[Start of section]
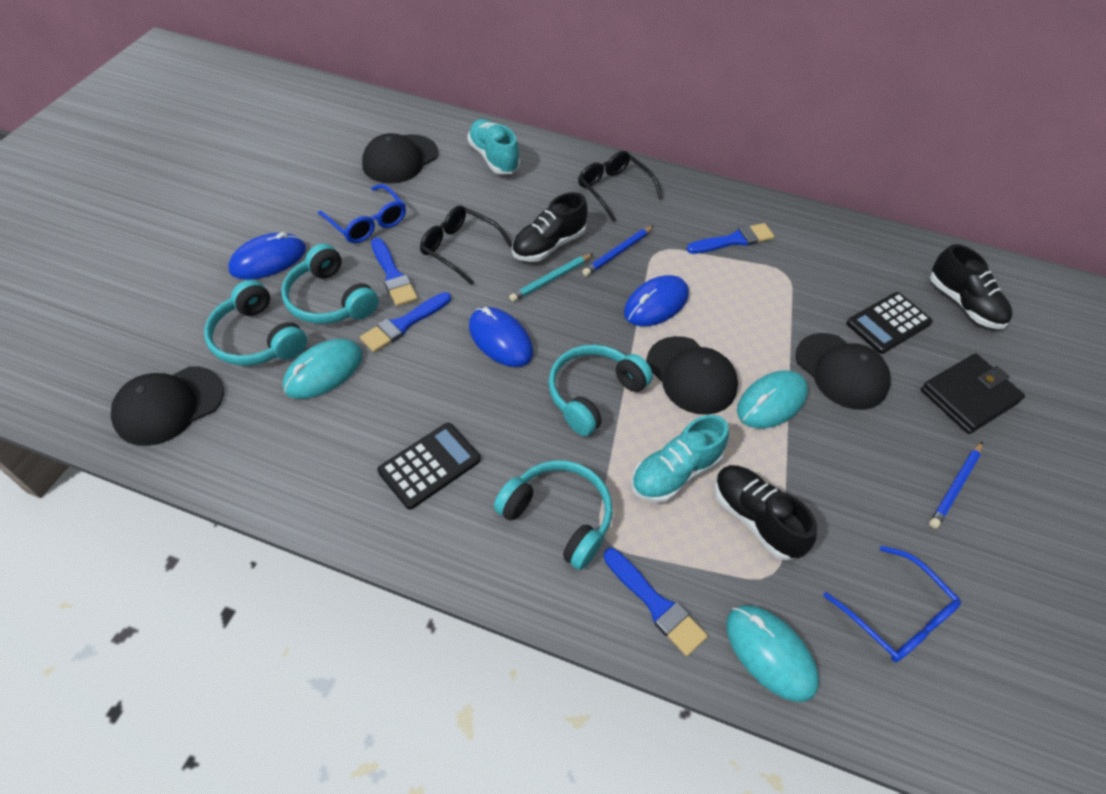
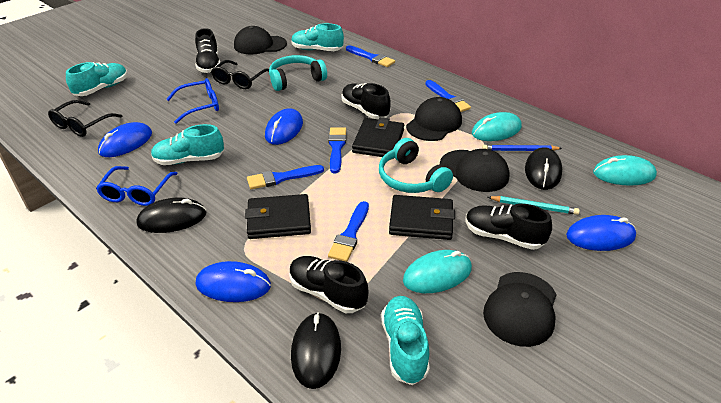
black calculator: 2 -> 0
black mouse: 0 -> 3
black shoe: 3 -> 4
black wallet: 1 -> 3
blue brush: 4 -> 5
blue mouse: 3 -> 4
blue pencil: 2 -> 1
turquoise headphones: 4 -> 2
turquoise shoe: 2 -> 4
[End of section]
[What needs to be done] When a line in the listing has the string "blue" in it, return that line.

[Solution to this exercise]
blue brush: 4 -> 5
blue mouse: 3 -> 4
blue pencil: 2 -> 1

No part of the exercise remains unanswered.